**WHAT IS NEEDED:** Please give the data again exactly, with no line dropped.
RECORDED INFORMATION section start
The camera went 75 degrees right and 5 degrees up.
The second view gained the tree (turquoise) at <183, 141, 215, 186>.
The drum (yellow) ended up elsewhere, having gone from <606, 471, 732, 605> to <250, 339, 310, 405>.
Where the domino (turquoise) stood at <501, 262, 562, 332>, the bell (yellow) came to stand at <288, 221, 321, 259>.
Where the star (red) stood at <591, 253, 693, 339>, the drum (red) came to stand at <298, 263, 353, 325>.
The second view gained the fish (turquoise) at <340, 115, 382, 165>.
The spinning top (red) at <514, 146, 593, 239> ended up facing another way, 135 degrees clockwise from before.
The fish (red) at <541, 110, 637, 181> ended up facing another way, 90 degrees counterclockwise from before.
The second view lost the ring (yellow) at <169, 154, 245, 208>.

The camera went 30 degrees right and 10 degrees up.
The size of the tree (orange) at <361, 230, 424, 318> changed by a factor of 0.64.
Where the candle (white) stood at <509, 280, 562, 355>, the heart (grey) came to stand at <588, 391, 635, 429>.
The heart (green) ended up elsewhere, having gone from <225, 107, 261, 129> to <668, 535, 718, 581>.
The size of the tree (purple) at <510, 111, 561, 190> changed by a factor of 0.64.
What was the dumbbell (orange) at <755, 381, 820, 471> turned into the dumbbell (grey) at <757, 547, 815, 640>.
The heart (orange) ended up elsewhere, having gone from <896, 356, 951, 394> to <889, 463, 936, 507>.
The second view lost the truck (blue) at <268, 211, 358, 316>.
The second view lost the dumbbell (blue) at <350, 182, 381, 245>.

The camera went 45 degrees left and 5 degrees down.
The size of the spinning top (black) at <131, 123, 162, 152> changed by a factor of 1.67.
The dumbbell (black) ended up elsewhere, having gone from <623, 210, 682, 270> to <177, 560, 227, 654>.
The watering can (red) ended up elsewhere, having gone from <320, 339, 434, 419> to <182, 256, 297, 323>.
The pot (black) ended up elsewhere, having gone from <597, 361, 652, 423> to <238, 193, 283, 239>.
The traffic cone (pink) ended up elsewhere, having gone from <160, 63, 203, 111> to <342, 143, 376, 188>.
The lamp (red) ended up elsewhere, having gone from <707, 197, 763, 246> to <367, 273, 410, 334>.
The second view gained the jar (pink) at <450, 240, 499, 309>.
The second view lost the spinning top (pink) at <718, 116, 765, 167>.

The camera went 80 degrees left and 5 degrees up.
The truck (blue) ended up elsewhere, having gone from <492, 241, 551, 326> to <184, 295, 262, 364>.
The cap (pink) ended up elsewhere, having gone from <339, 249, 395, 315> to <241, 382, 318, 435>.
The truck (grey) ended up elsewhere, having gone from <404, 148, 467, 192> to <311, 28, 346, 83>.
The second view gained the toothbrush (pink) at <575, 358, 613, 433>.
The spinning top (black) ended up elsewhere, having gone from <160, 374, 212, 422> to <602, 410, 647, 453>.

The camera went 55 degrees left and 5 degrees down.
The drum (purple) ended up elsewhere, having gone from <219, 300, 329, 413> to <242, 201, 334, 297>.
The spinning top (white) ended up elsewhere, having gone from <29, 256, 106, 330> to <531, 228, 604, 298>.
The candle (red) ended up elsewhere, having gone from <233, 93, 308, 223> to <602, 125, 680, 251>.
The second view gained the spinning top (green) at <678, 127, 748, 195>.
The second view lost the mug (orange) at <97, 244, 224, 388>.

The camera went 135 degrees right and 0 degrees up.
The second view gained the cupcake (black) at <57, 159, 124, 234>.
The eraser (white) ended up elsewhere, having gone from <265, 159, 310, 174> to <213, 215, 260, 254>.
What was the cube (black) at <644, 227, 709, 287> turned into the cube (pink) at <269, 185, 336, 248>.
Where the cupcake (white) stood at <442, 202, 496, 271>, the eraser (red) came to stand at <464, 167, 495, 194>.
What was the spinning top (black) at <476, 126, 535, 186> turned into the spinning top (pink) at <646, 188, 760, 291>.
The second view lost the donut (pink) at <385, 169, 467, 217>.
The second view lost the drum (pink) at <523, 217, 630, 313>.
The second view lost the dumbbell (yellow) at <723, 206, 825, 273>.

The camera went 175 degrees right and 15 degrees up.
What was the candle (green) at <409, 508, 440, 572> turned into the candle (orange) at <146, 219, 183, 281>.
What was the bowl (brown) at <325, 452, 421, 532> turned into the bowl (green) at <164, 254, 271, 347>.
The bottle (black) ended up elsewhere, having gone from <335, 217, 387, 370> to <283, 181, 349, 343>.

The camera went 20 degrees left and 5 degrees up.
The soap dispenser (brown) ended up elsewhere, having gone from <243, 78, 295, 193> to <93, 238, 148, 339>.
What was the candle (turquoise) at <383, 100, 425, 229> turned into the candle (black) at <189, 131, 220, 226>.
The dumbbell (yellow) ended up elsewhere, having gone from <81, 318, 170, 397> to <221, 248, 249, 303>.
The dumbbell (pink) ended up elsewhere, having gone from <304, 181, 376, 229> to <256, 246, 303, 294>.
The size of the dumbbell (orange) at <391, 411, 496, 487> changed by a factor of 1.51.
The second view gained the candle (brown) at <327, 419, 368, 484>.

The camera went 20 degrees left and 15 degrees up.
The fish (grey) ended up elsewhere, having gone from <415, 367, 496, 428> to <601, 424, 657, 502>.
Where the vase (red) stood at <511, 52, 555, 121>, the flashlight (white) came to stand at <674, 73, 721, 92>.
RECORDED INFORMATION section end
**RESPONSE BELOW:**
The camera went 75 degrees right and 5 degrees up.
The second view gained the tree (turquoise) at <183, 141, 215, 186>.
The drum (yellow) ended up elsewhere, having gone from <606, 471, 732, 605> to <250, 339, 310, 405>.
Where the domino (turquoise) stood at <501, 262, 562, 332>, the bell (yellow) came to stand at <288, 221, 321, 259>.
Where the star (red) stood at <591, 253, 693, 339>, the drum (red) came to stand at <298, 263, 353, 325>.
The second view gained the fish (turquoise) at <340, 115, 382, 165>.
The spinning top (red) at <514, 146, 593, 239> ended up facing another way, 135 degrees clockwise from before.
The fish (red) at <541, 110, 637, 181> ended up facing another way, 90 degrees counterclockwise from before.
The second view lost the ring (yellow) at <169, 154, 245, 208>.

The camera went 30 degrees right and 10 degrees up.
The size of the tree (orange) at <361, 230, 424, 318> changed by a factor of 0.64.
Where the candle (white) stood at <509, 280, 562, 355>, the heart (grey) came to stand at <588, 391, 635, 429>.
The heart (green) ended up elsewhere, having gone from <225, 107, 261, 129> to <668, 535, 718, 581>.
The size of the tree (purple) at <510, 111, 561, 190> changed by a factor of 0.64.
What was the dumbbell (orange) at <755, 381, 820, 471> turned into the dumbbell (grey) at <757, 547, 815, 640>.
The heart (orange) ended up elsewhere, having gone from <896, 356, 951, 394> to <889, 463, 936, 507>.
The second view lost the truck (blue) at <268, 211, 358, 316>.
The second view lost the dumbbell (blue) at <350, 182, 381, 245>.

The camera went 45 degrees left and 5 degrees down.
The size of the spinning top (black) at <131, 123, 162, 152> changed by a factor of 1.67.
The dumbbell (black) ended up elsewhere, having gone from <623, 210, 682, 270> to <177, 560, 227, 654>.
The watering can (red) ended up elsewhere, having gone from <320, 339, 434, 419> to <182, 256, 297, 323>.
The pot (black) ended up elsewhere, having gone from <597, 361, 652, 423> to <238, 193, 283, 239>.
The traffic cone (pink) ended up elsewhere, having gone from <160, 63, 203, 111> to <342, 143, 376, 188>.
The lamp (red) ended up elsewhere, having gone from <707, 197, 763, 246> to <367, 273, 410, 334>.
The second view gained the jar (pink) at <450, 240, 499, 309>.
The second view lost the spinning top (pink) at <718, 116, 765, 167>.

The camera went 80 degrees left and 5 degrees up.
The truck (blue) ended up elsewhere, having gone from <492, 241, 551, 326> to <184, 295, 262, 364>.
The cap (pink) ended up elsewhere, having gone from <339, 249, 395, 315> to <241, 382, 318, 435>.
The truck (grey) ended up elsewhere, having gone from <404, 148, 467, 192> to <311, 28, 346, 83>.
The second view gained the toothbrush (pink) at <575, 358, 613, 433>.
The spinning top (black) ended up elsewhere, having gone from <160, 374, 212, 422> to <602, 410, 647, 453>.

The camera went 55 degrees left and 5 degrees down.
The drum (purple) ended up elsewhere, having gone from <219, 300, 329, 413> to <242, 201, 334, 297>.
The spinning top (white) ended up elsewhere, having gone from <29, 256, 106, 330> to <531, 228, 604, 298>.
The candle (red) ended up elsewhere, having gone from <233, 93, 308, 223> to <602, 125, 680, 251>.
The second view gained the spinning top (green) at <678, 127, 748, 195>.
The second view lost the mug (orange) at <97, 244, 224, 388>.

The camera went 135 degrees right and 0 degrees up.
The second view gained the cupcake (black) at <57, 159, 124, 234>.
The eraser (white) ended up elsewhere, having gone from <265, 159, 310, 174> to <213, 215, 260, 254>.
What was the cube (black) at <644, 227, 709, 287> turned into the cube (pink) at <269, 185, 336, 248>.
Where the cupcake (white) stood at <442, 202, 496, 271>, the eraser (red) came to stand at <464, 167, 495, 194>.
What was the spinning top (black) at <476, 126, 535, 186> turned into the spinning top (pink) at <646, 188, 760, 291>.
The second view lost the donut (pink) at <385, 169, 467, 217>.
The second view lost the drum (pink) at <523, 217, 630, 313>.
The second view lost the dumbbell (yellow) at <723, 206, 825, 273>.

The camera went 175 degrees right and 15 degrees up.
What was the candle (green) at <409, 508, 440, 572> turned into the candle (orange) at <146, 219, 183, 281>.
What was the bowl (brown) at <325, 452, 421, 532> turned into the bowl (green) at <164, 254, 271, 347>.
The bottle (black) ended up elsewhere, having gone from <335, 217, 387, 370> to <283, 181, 349, 343>.

The camera went 20 degrees left and 5 degrees up.
The soap dispenser (brown) ended up elsewhere, having gone from <243, 78, 295, 193> to <93, 238, 148, 339>.
What was the candle (turquoise) at <383, 100, 425, 229> turned into the candle (black) at <189, 131, 220, 226>.
The dumbbell (yellow) ended up elsewhere, having gone from <81, 318, 170, 397> to <221, 248, 249, 303>.
The dumbbell (pink) ended up elsewhere, having gone from <304, 181, 376, 229> to <256, 246, 303, 294>.
The size of the dumbbell (orange) at <391, 411, 496, 487> changed by a factor of 1.51.
The second view gained the candle (brown) at <327, 419, 368, 484>.

The camera went 20 degrees left and 15 degrees up.
The fish (grey) ended up elsewhere, having gone from <415, 367, 496, 428> to <601, 424, 657, 502>.
Where the vase (red) stood at <511, 52, 555, 121>, the flashlight (white) came to stand at <674, 73, 721, 92>.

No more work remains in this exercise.